Problem description>
Your response should be a copy of each line in the listing below that includes the word "grey".

Records to use>
----------------
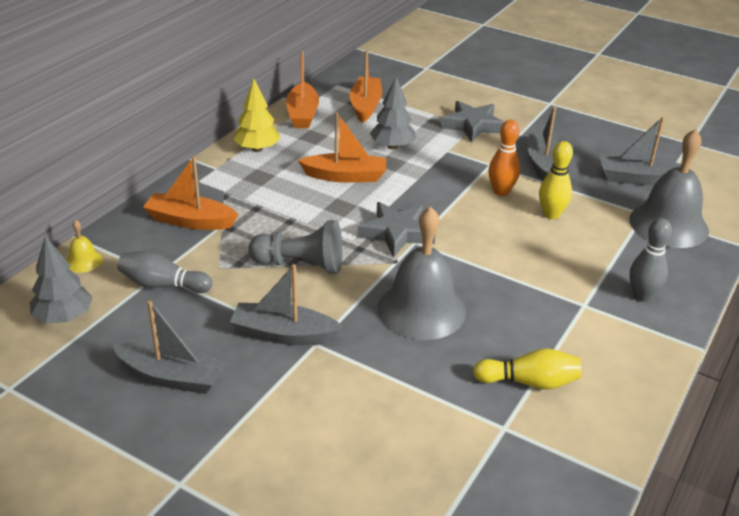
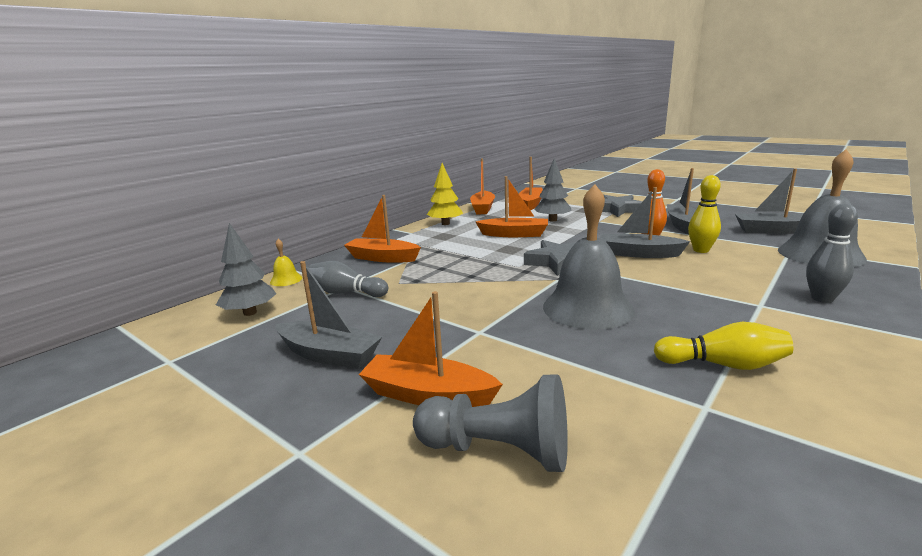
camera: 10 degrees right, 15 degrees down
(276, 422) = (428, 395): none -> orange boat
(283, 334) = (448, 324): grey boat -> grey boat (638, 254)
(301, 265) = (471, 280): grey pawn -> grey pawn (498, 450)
----------------
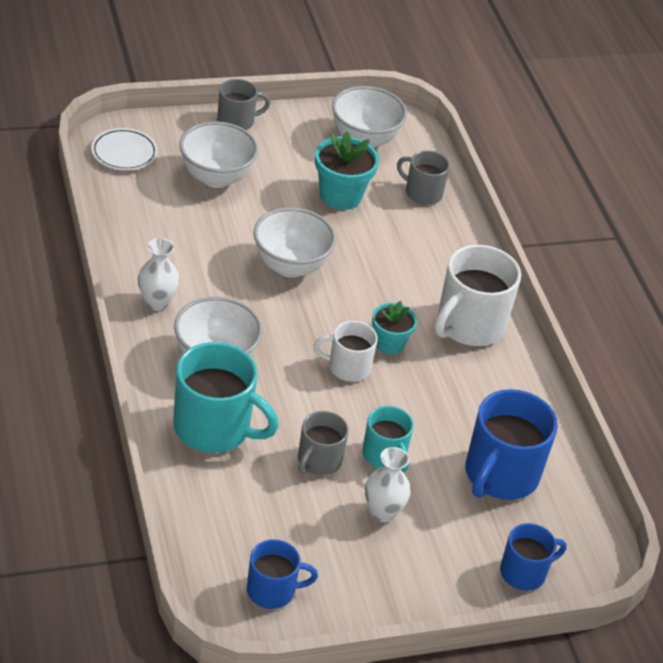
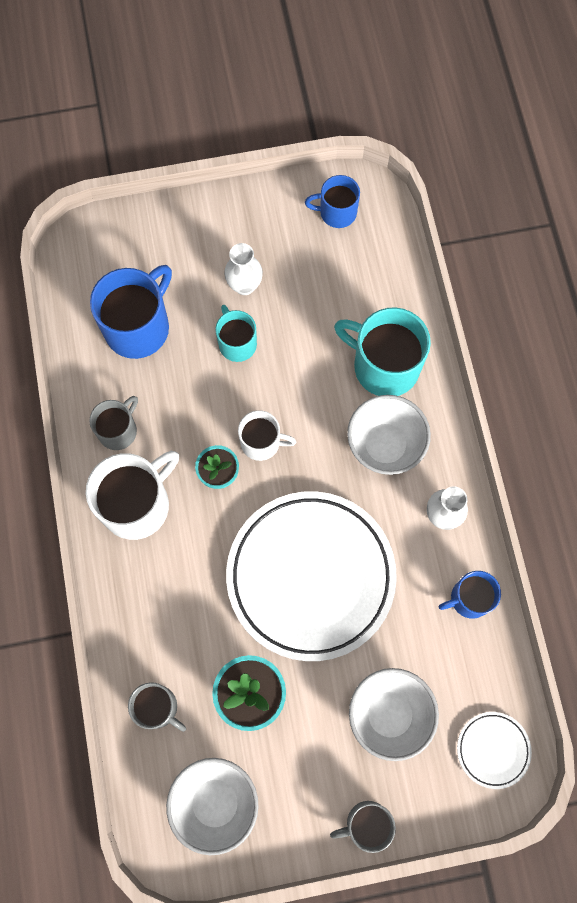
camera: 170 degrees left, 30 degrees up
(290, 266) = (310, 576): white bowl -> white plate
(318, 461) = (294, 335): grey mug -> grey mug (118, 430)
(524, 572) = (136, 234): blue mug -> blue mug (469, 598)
----------------
Solution>
(283, 334) = (448, 324): grey boat -> grey boat (638, 254)
(301, 265) = (471, 280): grey pawn -> grey pawn (498, 450)
(318, 461) = (294, 335): grey mug -> grey mug (118, 430)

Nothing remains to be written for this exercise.